What you need to do:
Could you reproduce the lines below from the one with "R8: 33k (GND, n8) -> 1.5k (GND, n8)" through the one with "U27: NOT 74HC14"? Keep both ends and add nothing.

Edit tracking data:
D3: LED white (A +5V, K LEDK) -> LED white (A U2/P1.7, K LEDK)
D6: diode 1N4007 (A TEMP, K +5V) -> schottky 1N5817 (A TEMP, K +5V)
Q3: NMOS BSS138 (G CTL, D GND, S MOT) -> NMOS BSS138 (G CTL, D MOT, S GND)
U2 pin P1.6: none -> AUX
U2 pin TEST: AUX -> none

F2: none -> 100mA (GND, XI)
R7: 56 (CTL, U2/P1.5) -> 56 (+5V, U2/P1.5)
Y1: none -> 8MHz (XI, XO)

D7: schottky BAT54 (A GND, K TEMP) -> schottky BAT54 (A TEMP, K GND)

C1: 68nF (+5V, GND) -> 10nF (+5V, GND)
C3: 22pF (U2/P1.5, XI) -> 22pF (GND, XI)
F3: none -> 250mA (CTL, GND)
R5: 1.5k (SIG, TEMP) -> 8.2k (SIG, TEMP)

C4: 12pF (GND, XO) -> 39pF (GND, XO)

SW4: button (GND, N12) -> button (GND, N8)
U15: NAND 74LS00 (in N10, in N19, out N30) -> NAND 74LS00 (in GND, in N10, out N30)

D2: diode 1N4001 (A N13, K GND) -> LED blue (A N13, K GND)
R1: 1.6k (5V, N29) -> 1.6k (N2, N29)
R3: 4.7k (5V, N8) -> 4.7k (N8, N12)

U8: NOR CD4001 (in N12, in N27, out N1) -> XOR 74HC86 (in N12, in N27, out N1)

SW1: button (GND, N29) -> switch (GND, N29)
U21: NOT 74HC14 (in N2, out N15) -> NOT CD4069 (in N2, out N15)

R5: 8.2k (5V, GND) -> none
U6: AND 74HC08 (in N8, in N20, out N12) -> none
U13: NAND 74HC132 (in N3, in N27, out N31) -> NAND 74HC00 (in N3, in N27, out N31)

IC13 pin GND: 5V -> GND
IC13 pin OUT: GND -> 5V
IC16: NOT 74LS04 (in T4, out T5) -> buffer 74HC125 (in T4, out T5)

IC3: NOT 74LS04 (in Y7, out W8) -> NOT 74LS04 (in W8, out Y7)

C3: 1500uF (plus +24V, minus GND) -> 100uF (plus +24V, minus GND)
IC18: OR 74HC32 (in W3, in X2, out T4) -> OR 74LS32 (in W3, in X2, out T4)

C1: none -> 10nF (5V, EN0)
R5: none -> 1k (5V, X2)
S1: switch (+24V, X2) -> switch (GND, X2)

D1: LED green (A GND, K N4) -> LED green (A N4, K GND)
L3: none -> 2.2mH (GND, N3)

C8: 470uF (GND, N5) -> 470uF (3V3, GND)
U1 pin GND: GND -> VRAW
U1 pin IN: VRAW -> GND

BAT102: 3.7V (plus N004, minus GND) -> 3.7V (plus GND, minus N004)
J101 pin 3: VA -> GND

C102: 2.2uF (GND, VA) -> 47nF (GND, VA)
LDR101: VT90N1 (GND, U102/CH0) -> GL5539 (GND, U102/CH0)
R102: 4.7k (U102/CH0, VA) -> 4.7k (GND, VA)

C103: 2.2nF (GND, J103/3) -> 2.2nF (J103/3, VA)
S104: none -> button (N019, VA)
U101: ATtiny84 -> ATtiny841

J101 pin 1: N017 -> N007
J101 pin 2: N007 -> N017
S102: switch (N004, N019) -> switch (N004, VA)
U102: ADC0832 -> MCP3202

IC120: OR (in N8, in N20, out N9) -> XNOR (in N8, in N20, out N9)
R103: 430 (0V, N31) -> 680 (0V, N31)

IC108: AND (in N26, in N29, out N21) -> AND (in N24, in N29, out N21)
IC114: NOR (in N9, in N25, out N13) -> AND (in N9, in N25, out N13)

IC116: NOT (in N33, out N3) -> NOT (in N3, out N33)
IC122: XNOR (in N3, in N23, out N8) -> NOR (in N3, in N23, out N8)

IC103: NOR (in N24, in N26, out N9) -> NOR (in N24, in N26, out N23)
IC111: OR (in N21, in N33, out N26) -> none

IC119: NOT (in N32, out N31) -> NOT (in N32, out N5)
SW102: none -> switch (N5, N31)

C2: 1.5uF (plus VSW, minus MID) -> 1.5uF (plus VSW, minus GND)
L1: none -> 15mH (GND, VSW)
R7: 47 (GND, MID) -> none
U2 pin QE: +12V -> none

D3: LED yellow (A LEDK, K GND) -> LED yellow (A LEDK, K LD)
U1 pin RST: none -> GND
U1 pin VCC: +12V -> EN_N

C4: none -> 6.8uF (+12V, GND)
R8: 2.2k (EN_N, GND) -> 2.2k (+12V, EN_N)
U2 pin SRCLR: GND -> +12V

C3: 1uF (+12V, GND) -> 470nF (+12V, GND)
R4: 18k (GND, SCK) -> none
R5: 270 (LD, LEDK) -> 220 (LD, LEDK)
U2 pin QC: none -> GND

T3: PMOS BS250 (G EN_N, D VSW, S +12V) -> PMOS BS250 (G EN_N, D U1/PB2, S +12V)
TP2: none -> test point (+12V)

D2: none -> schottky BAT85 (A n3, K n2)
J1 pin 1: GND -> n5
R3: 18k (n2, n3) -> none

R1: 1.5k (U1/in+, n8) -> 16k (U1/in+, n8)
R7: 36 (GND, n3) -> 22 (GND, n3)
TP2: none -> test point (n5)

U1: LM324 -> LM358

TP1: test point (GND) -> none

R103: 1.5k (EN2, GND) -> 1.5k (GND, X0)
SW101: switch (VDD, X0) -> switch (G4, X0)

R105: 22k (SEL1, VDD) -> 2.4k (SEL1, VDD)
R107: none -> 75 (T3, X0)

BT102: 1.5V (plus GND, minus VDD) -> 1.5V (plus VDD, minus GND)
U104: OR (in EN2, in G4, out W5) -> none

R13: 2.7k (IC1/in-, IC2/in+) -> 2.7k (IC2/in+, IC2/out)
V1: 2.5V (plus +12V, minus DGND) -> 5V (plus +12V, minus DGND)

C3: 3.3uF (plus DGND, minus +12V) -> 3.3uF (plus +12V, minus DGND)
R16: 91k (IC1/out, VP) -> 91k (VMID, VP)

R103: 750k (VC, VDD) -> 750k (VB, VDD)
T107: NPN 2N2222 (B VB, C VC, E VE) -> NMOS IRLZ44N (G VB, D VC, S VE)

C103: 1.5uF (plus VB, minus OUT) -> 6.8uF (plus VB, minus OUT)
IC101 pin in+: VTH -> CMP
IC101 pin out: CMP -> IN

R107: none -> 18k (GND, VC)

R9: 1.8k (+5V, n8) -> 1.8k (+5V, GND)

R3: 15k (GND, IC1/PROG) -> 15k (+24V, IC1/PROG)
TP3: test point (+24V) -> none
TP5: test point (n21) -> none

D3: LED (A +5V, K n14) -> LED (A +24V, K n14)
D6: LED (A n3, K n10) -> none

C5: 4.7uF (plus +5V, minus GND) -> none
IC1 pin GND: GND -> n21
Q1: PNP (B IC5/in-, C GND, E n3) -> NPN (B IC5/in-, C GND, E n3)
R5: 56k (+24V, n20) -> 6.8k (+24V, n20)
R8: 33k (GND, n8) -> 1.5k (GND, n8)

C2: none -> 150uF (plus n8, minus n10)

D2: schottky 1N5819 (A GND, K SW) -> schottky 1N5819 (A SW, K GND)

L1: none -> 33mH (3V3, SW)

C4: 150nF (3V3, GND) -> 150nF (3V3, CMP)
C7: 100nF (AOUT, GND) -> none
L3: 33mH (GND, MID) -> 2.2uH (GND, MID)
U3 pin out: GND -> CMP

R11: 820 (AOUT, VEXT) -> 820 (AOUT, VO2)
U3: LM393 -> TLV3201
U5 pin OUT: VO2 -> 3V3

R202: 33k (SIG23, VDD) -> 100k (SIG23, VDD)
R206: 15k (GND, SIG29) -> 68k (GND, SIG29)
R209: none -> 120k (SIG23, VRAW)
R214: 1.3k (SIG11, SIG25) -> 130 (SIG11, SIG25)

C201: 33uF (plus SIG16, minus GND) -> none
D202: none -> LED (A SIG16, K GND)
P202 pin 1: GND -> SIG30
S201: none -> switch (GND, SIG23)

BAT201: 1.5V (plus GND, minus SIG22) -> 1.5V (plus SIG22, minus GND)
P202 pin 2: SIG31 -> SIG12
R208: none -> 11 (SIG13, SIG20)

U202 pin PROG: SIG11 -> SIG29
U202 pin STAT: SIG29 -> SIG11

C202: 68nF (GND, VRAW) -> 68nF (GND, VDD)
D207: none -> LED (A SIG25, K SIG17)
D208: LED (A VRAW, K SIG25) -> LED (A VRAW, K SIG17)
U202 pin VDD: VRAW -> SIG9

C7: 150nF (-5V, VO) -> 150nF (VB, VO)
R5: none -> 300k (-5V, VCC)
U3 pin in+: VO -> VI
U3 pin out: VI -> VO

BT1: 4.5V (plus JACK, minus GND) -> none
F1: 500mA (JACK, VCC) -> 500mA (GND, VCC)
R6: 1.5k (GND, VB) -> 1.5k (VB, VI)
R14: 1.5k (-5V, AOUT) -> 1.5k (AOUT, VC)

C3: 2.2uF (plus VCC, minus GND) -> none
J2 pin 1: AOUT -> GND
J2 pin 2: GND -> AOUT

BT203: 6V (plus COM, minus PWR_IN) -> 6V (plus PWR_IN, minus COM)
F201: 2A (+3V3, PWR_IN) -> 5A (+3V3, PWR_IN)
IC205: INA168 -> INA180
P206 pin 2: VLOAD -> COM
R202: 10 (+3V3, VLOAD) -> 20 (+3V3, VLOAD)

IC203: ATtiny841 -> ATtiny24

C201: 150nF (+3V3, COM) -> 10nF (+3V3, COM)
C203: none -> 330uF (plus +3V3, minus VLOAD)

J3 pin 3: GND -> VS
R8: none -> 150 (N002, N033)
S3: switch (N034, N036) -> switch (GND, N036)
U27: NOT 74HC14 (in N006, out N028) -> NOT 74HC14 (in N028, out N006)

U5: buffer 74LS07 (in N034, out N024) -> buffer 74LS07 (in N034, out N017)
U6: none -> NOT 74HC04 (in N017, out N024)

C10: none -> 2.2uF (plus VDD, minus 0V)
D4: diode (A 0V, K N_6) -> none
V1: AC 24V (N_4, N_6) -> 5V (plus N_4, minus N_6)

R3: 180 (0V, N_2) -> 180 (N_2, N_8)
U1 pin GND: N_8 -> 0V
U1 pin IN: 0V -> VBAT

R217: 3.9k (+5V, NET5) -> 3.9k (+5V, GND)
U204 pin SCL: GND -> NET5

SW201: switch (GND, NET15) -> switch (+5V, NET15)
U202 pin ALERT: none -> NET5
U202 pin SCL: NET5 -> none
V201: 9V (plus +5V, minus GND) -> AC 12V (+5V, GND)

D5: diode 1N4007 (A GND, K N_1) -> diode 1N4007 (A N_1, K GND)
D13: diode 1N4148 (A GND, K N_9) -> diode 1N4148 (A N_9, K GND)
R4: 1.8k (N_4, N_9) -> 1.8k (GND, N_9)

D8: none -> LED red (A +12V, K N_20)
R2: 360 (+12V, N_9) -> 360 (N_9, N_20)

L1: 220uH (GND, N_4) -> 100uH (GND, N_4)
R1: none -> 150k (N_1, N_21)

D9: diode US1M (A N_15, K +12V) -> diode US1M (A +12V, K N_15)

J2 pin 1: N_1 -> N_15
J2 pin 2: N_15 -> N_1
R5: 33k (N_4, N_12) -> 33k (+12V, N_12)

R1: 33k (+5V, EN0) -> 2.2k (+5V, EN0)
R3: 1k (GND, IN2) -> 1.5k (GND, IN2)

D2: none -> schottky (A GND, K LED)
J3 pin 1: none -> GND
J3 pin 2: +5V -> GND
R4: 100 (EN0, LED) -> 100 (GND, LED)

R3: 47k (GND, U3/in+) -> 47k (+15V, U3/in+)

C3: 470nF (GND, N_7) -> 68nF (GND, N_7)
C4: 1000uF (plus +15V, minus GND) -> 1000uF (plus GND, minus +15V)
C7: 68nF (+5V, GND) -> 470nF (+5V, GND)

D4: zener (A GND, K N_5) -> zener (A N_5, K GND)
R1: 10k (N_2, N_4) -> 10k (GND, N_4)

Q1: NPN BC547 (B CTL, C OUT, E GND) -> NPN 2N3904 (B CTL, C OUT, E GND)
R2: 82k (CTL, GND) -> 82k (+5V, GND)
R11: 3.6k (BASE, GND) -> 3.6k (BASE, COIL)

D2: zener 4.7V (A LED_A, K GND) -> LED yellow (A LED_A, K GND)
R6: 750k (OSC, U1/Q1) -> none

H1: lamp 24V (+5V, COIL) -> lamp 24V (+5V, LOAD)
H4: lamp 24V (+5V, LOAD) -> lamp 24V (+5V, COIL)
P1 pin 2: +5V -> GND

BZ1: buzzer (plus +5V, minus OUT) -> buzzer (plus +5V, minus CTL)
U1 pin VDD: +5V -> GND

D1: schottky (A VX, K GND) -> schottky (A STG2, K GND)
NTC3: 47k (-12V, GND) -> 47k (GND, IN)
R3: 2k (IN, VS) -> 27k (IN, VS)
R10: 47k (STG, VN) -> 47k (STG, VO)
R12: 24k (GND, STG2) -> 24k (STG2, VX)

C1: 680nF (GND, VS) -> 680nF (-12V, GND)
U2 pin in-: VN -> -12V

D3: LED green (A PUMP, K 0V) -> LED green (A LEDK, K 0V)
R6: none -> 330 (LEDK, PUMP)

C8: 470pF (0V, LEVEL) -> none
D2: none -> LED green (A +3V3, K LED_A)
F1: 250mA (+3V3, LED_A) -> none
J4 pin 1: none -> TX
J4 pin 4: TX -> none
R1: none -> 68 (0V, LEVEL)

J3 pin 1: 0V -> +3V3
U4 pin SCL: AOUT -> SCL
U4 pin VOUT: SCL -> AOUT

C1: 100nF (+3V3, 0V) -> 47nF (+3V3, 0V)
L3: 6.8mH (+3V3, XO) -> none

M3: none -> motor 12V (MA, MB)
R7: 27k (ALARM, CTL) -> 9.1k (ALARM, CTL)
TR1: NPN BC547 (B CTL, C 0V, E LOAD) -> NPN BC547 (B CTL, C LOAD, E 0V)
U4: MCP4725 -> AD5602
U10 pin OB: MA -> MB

Answer box:
R8: 33k (GND, n8) -> 1.5k (GND, n8)

C2: none -> 150uF (plus n8, minus n10)

D2: schottky 1N5819 (A GND, K SW) -> schottky 1N5819 (A SW, K GND)

L1: none -> 33mH (3V3, SW)

C4: 150nF (3V3, GND) -> 150nF (3V3, CMP)
C7: 100nF (AOUT, GND) -> none
L3: 33mH (GND, MID) -> 2.2uH (GND, MID)
U3 pin out: GND -> CMP

R11: 820 (AOUT, VEXT) -> 820 (AOUT, VO2)
U3: LM393 -> TLV3201
U5 pin OUT: VO2 -> 3V3

R202: 33k (SIG23, VDD) -> 100k (SIG23, VDD)
R206: 15k (GND, SIG29) -> 68k (GND, SIG29)
R209: none -> 120k (SIG23, VRAW)
R214: 1.3k (SIG11, SIG25) -> 130 (SIG11, SIG25)

C201: 33uF (plus SIG16, minus GND) -> none
D202: none -> LED (A SIG16, K GND)
P202 pin 1: GND -> SIG30
S201: none -> switch (GND, SIG23)

BAT201: 1.5V (plus GND, minus SIG22) -> 1.5V (plus SIG22, minus GND)
P202 pin 2: SIG31 -> SIG12
R208: none -> 11 (SIG13, SIG20)

U202 pin PROG: SIG11 -> SIG29
U202 pin STAT: SIG29 -> SIG11

C202: 68nF (GND, VRAW) -> 68nF (GND, VDD)
D207: none -> LED (A SIG25, K SIG17)
D208: LED (A VRAW, K SIG25) -> LED (A VRAW, K SIG17)
U202 pin VDD: VRAW -> SIG9

C7: 150nF (-5V, VO) -> 150nF (VB, VO)
R5: none -> 300k (-5V, VCC)
U3 pin in+: VO -> VI
U3 pin out: VI -> VO

BT1: 4.5V (plus JACK, minus GND) -> none
F1: 500mA (JACK, VCC) -> 500mA (GND, VCC)
R6: 1.5k (GND, VB) -> 1.5k (VB, VI)
R14: 1.5k (-5V, AOUT) -> 1.5k (AOUT, VC)

C3: 2.2uF (plus VCC, minus GND) -> none
J2 pin 1: AOUT -> GND
J2 pin 2: GND -> AOUT

BT203: 6V (plus COM, minus PWR_IN) -> 6V (plus PWR_IN, minus COM)
F201: 2A (+3V3, PWR_IN) -> 5A (+3V3, PWR_IN)
IC205: INA168 -> INA180
P206 pin 2: VLOAD -> COM
R202: 10 (+3V3, VLOAD) -> 20 (+3V3, VLOAD)

IC203: ATtiny841 -> ATtiny24

C201: 150nF (+3V3, COM) -> 10nF (+3V3, COM)
C203: none -> 330uF (plus +3V3, minus VLOAD)

J3 pin 3: GND -> VS
R8: none -> 150 (N002, N033)
S3: switch (N034, N036) -> switch (GND, N036)
U27: NOT 74HC14 (in N006, out N028) -> NOT 74HC14 (in N028, out N006)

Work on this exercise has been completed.